Instructions to follow — Every line containing the string "cyan" is to be copied from the records.

(Object transformation records)
BEGIN

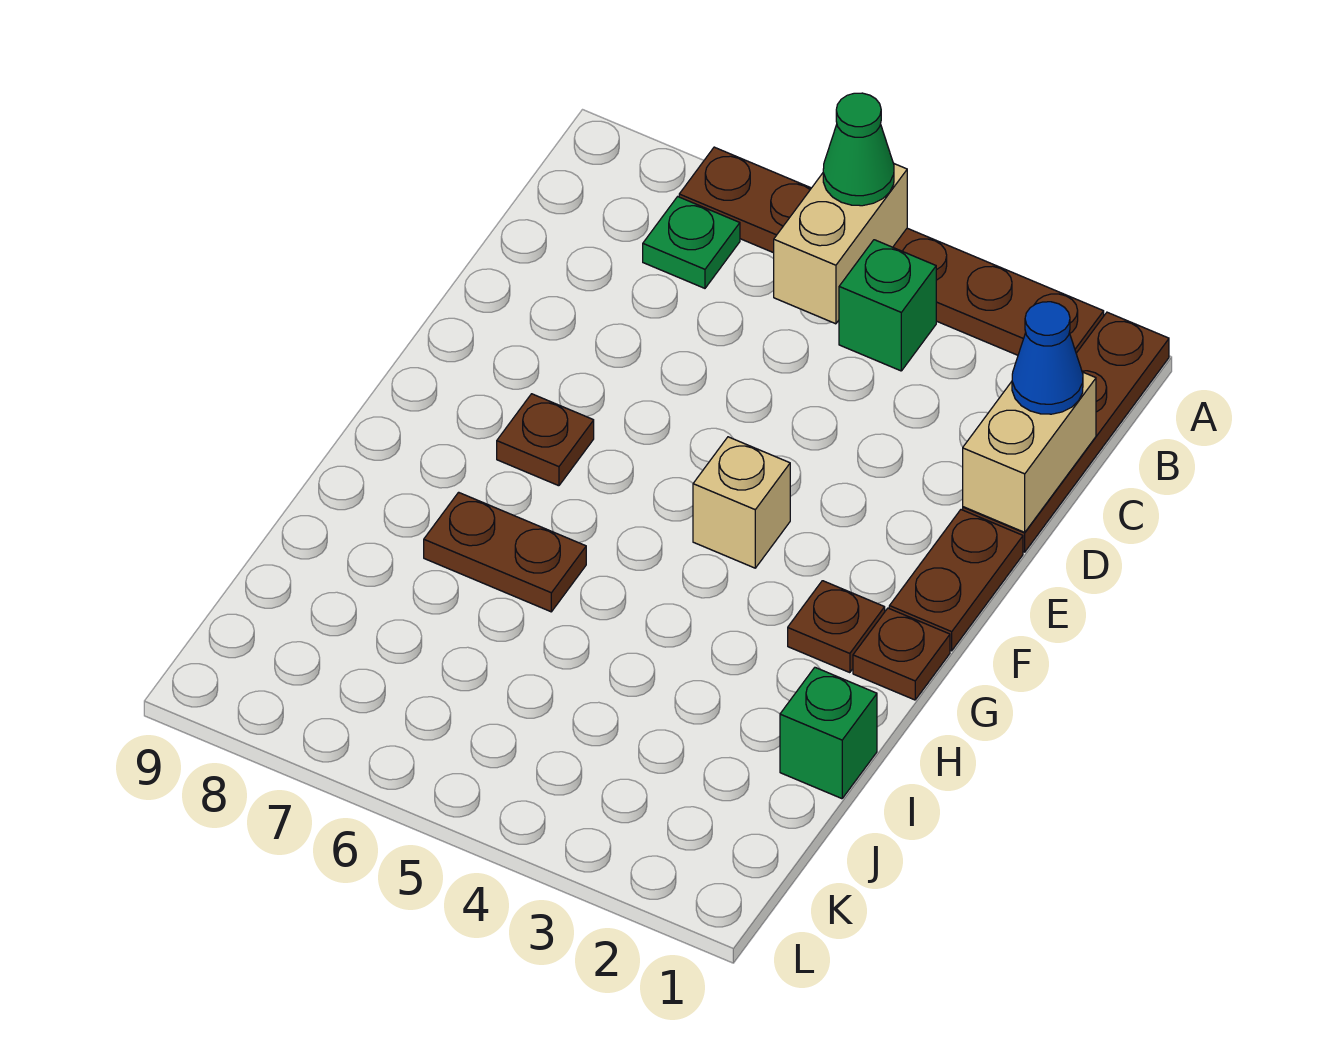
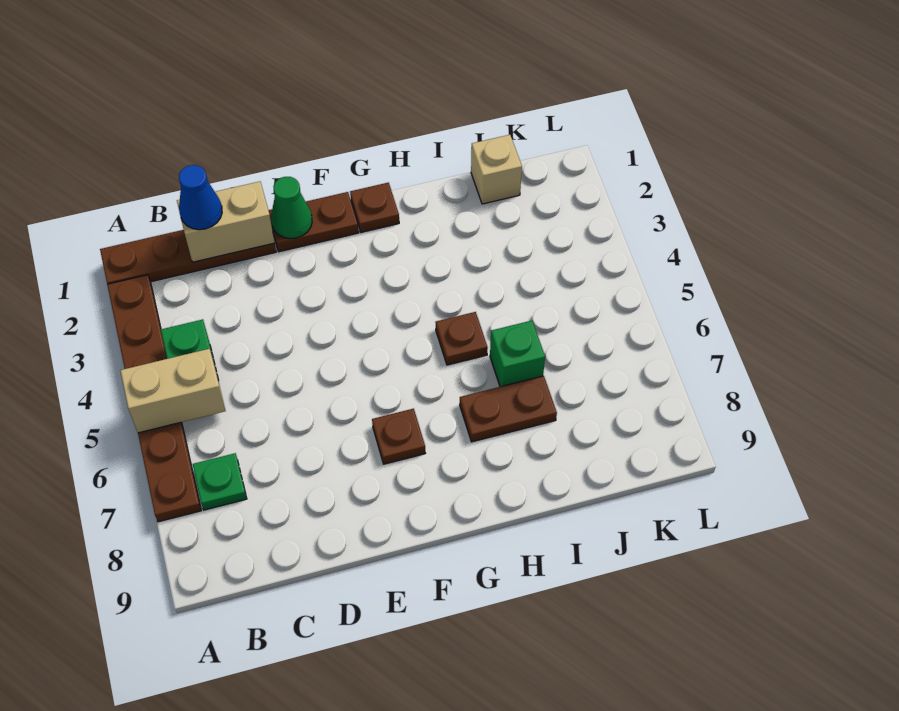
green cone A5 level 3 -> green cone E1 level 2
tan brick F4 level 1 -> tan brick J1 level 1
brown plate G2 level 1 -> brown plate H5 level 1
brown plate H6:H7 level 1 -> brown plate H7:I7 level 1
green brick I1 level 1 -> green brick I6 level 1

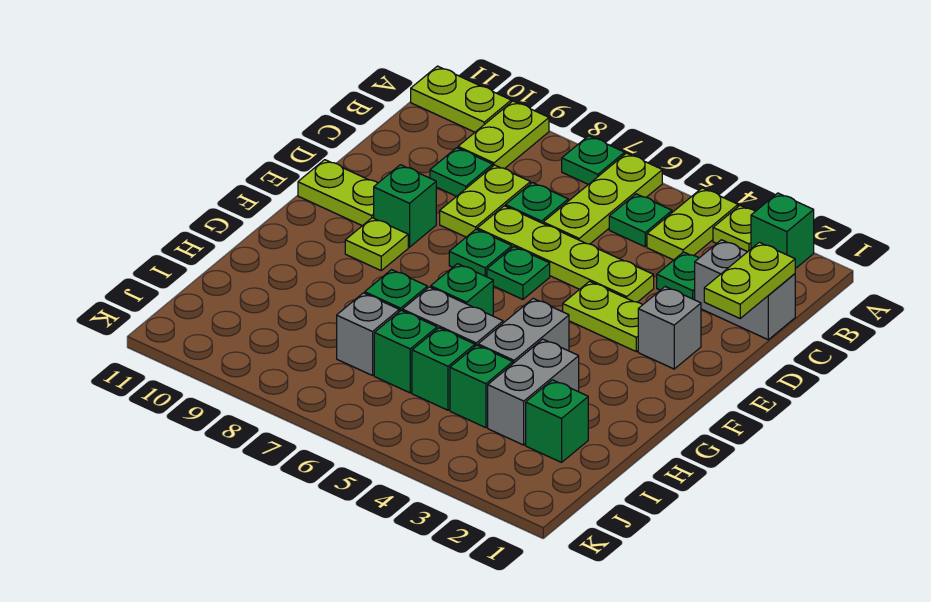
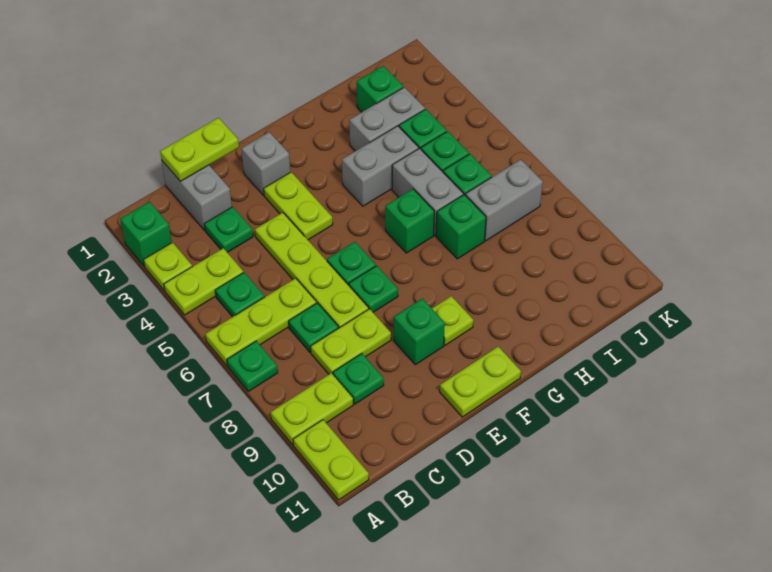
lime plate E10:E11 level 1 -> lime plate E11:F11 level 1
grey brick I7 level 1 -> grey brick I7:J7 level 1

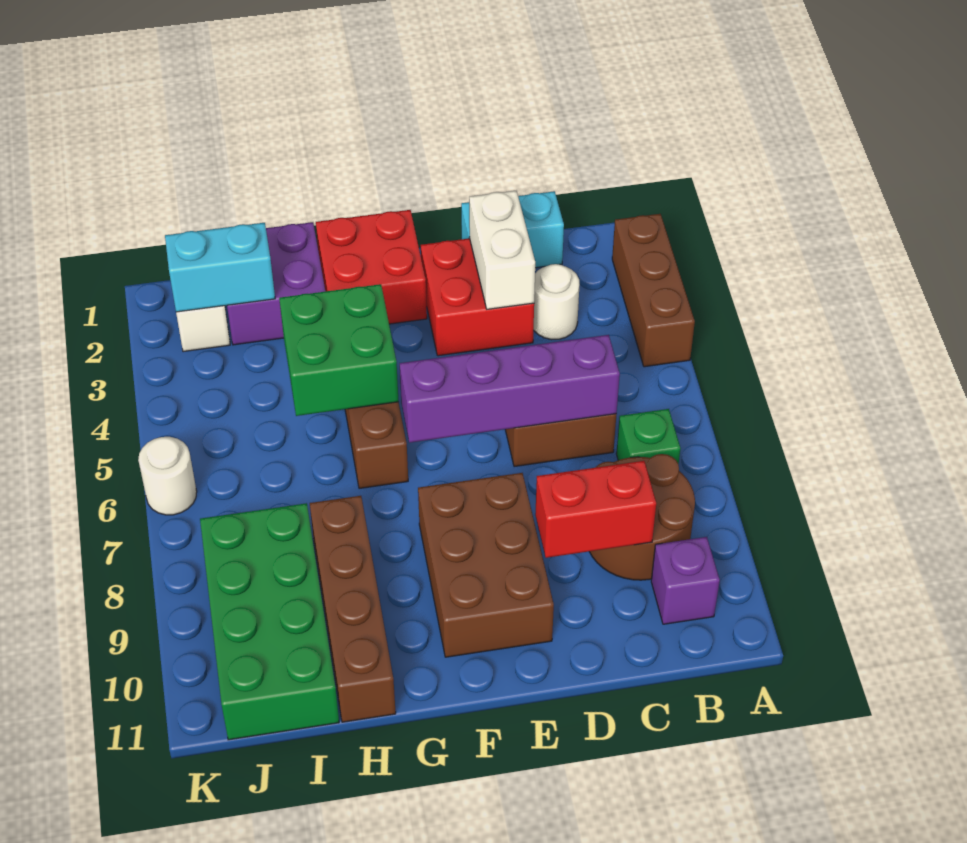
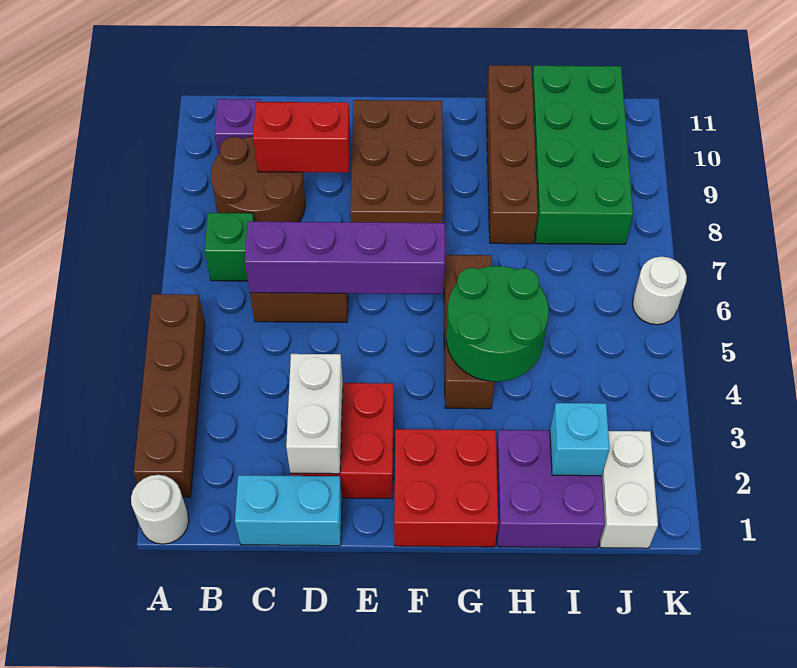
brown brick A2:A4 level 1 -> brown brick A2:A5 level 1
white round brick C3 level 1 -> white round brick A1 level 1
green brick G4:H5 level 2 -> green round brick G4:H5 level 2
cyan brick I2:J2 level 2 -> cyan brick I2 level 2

END
BEGIN

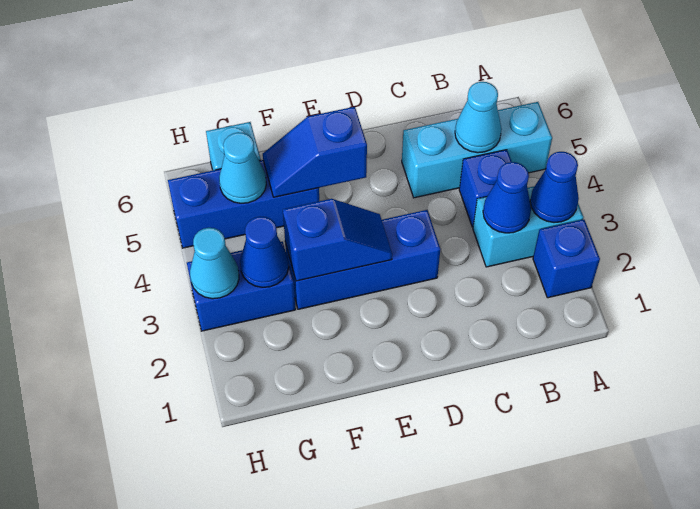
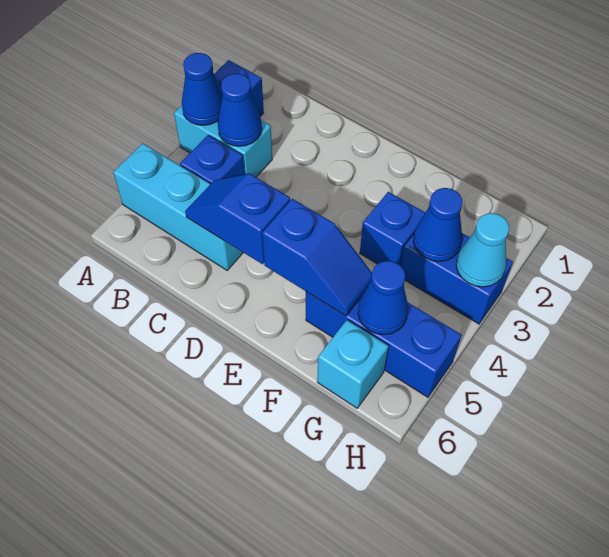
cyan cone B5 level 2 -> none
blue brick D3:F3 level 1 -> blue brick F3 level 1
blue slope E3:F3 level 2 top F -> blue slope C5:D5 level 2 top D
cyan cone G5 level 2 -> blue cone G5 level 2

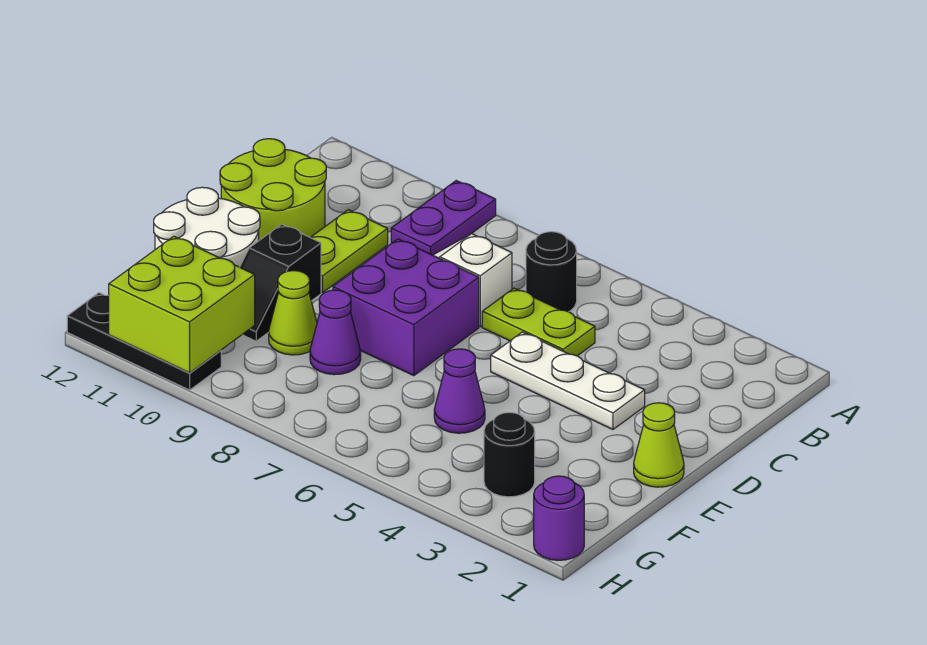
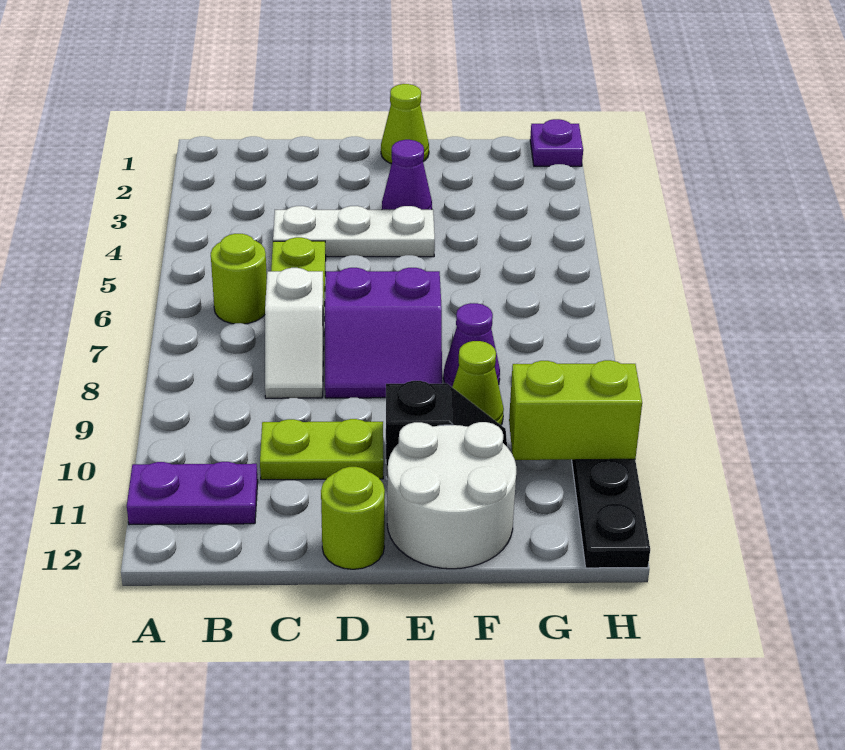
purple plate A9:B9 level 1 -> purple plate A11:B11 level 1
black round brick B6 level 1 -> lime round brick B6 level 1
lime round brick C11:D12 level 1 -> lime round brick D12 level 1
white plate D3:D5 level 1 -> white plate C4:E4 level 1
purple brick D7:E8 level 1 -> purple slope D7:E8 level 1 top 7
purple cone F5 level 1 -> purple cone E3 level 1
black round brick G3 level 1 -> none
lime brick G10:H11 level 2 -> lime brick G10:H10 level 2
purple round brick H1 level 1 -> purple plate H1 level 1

END

Response area —
cyan brick I2:J2 level 2 -> cyan brick I2 level 2
cyan cone B5 level 2 -> none
cyan cone G5 level 2 -> blue cone G5 level 2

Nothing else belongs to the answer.